[Exercise directions] Produce one exact copy of the records, no pictures.

--- START ---

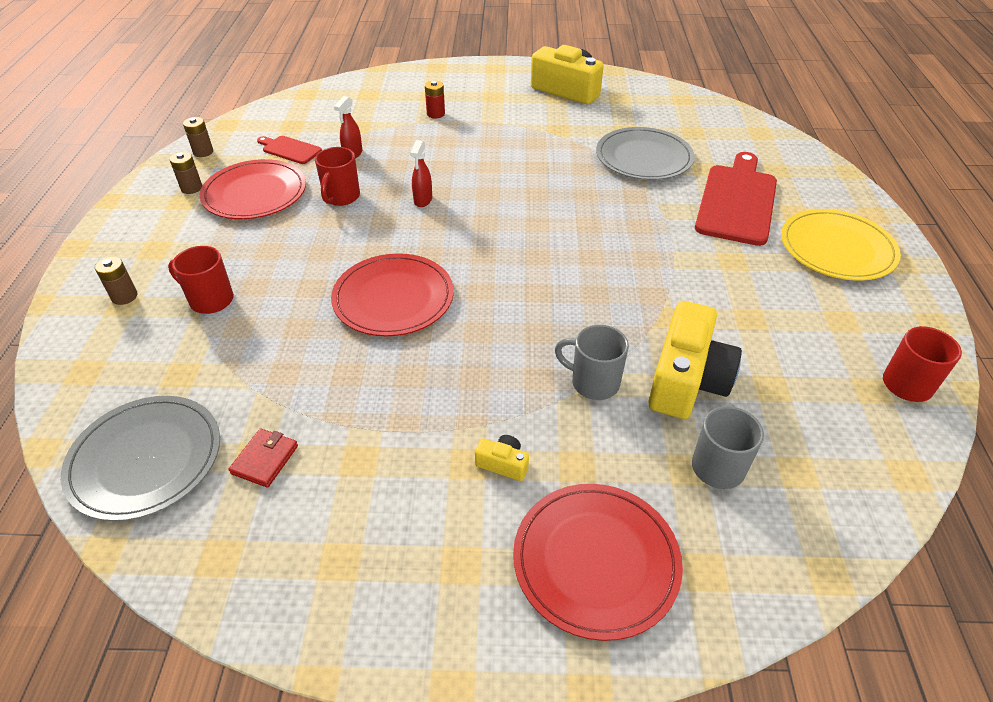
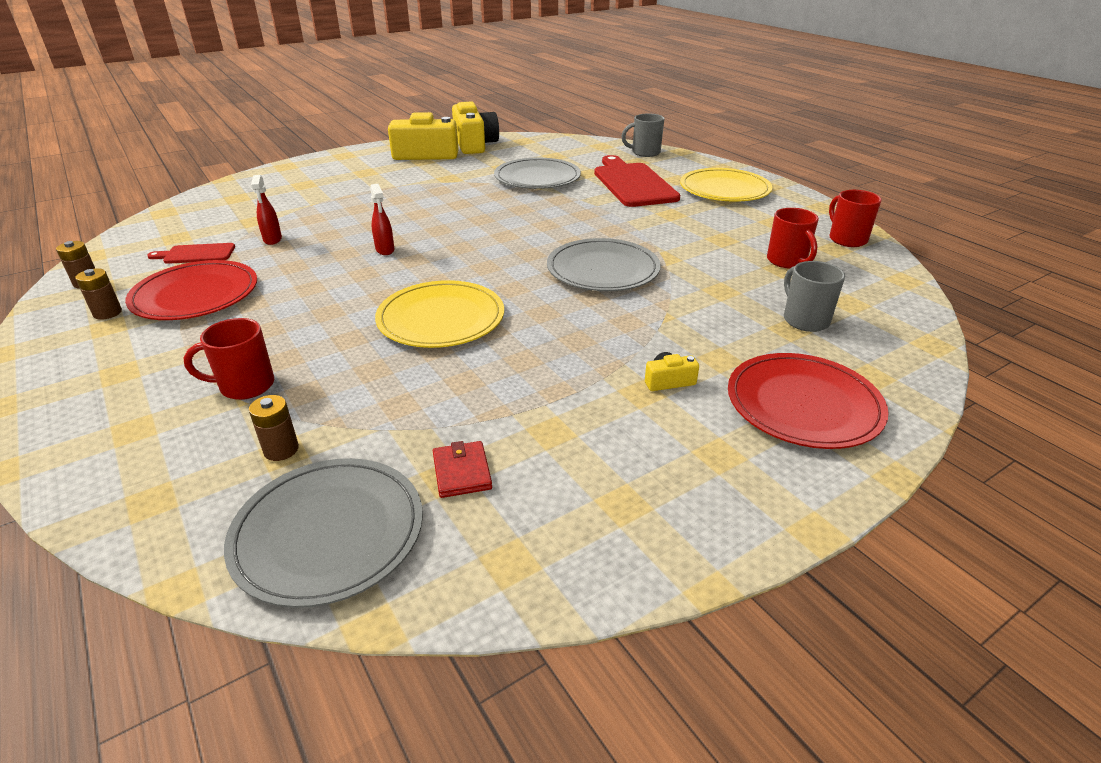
camera: 35 degrees left, 10 degrees down
(124, 296) = (127, 421): brown battery -> brown battery (281, 450)
(341, 197) = (299, 270): red mug -> red mug (787, 261)
(393, 298) = (441, 318): red plate -> yellow plate
(436, 114) = (324, 194): red battery -> none
(583, 304) = (603, 269): none -> grey plate
(593, 382) = (668, 309): grey mug -> grey mug (645, 153)
(687, 380) = (726, 284): yellow camera -> yellow camera (474, 144)

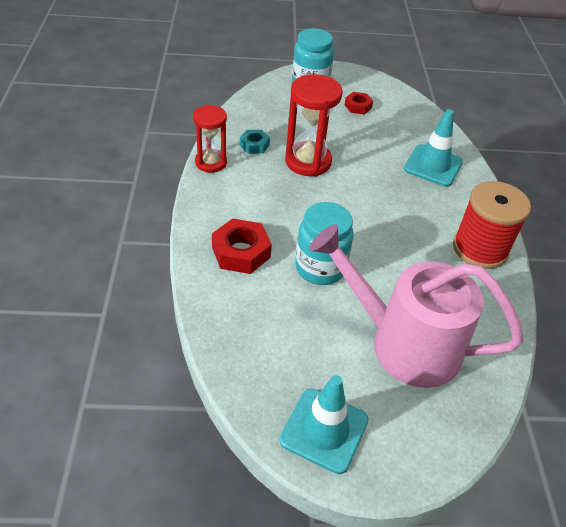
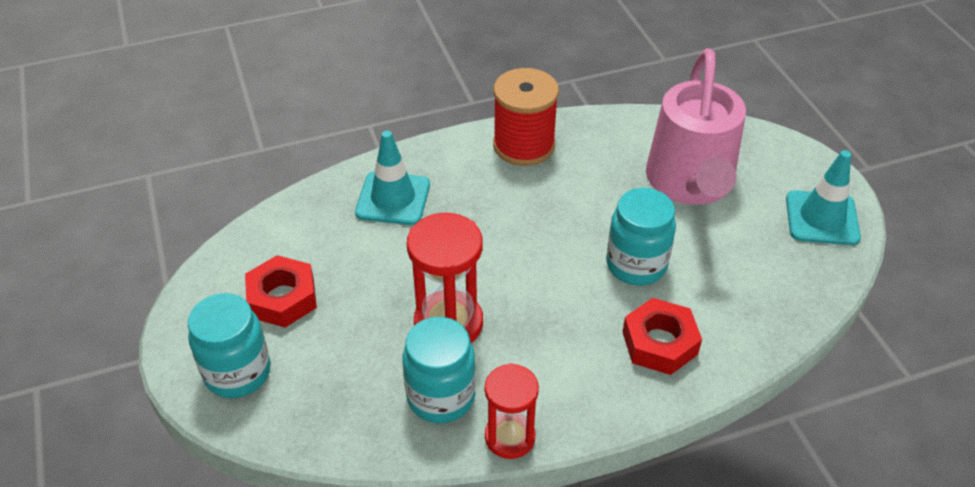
camera: 105 degrees left, 0 degrees up
(254, 145) = (441, 397): turquoise nut -> turquoise jar
(358, 106) = (282, 298): red nut -> red nut, size x1.69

--- END ---

[Answer space]
camera: 35 degrees left, 10 degrees down
(124, 296) = (127, 421): brown battery -> brown battery (281, 450)
(341, 197) = (299, 270): red mug -> red mug (787, 261)
(393, 298) = (441, 318): red plate -> yellow plate
(436, 114) = (324, 194): red battery -> none
(583, 304) = (603, 269): none -> grey plate
(593, 382) = (668, 309): grey mug -> grey mug (645, 153)
(687, 380) = (726, 284): yellow camera -> yellow camera (474, 144)

camera: 105 degrees left, 0 degrees up
(254, 145) = (441, 397): turquoise nut -> turquoise jar
(358, 106) = (282, 298): red nut -> red nut, size x1.69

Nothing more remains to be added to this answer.